■ **TO DO**:
From the first line to the last, transcribe the data exactly and skip the pictures.

■ **PROVIDED DATA**:
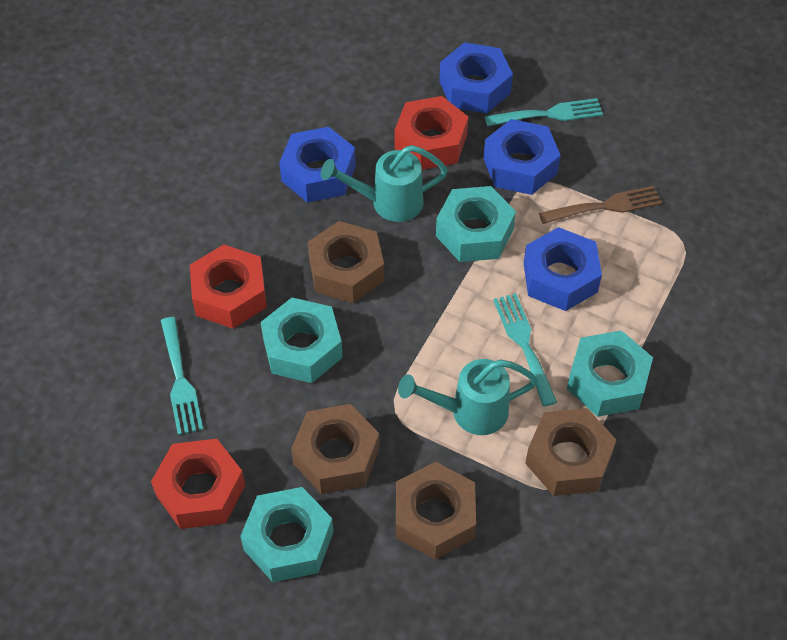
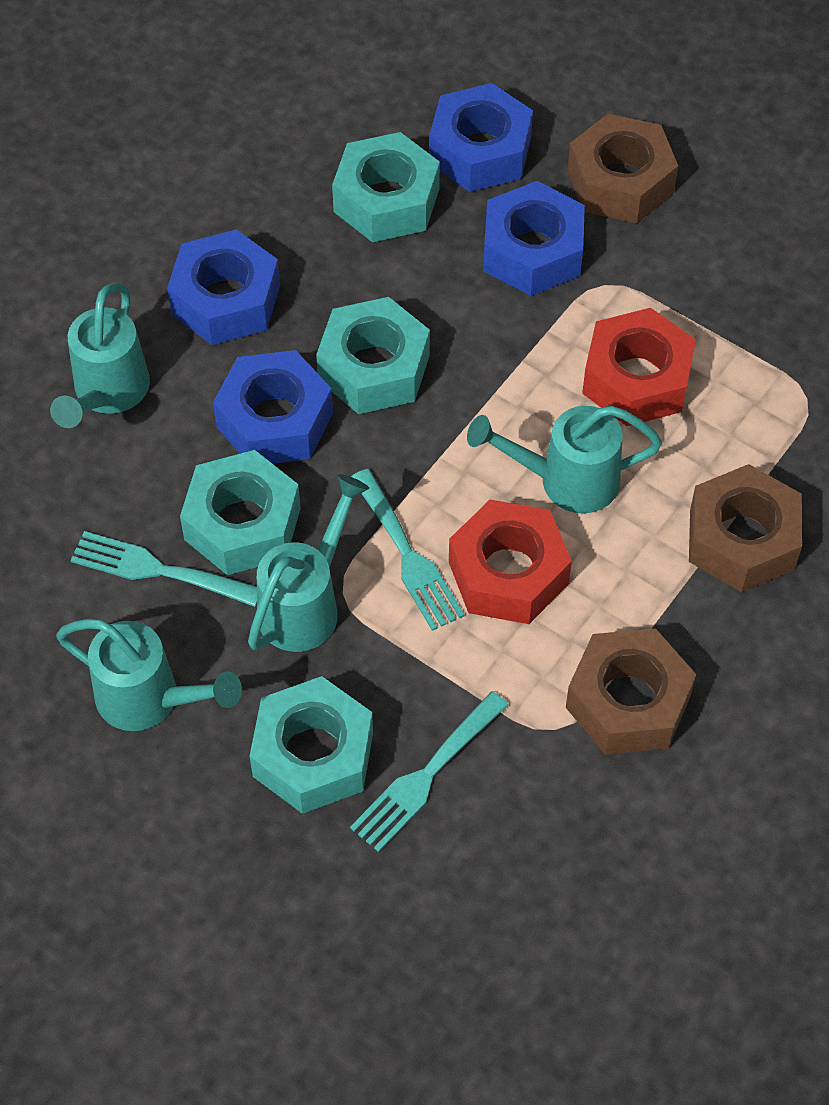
brown fork: 1 -> 0
brown nut: 4 -> 3
red nut: 3 -> 2
turquoise watering can: 2 -> 4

■ **SOLUTION FOR THIS TASK**:
brown fork: 1 -> 0
brown nut: 4 -> 3
red nut: 3 -> 2
turquoise watering can: 2 -> 4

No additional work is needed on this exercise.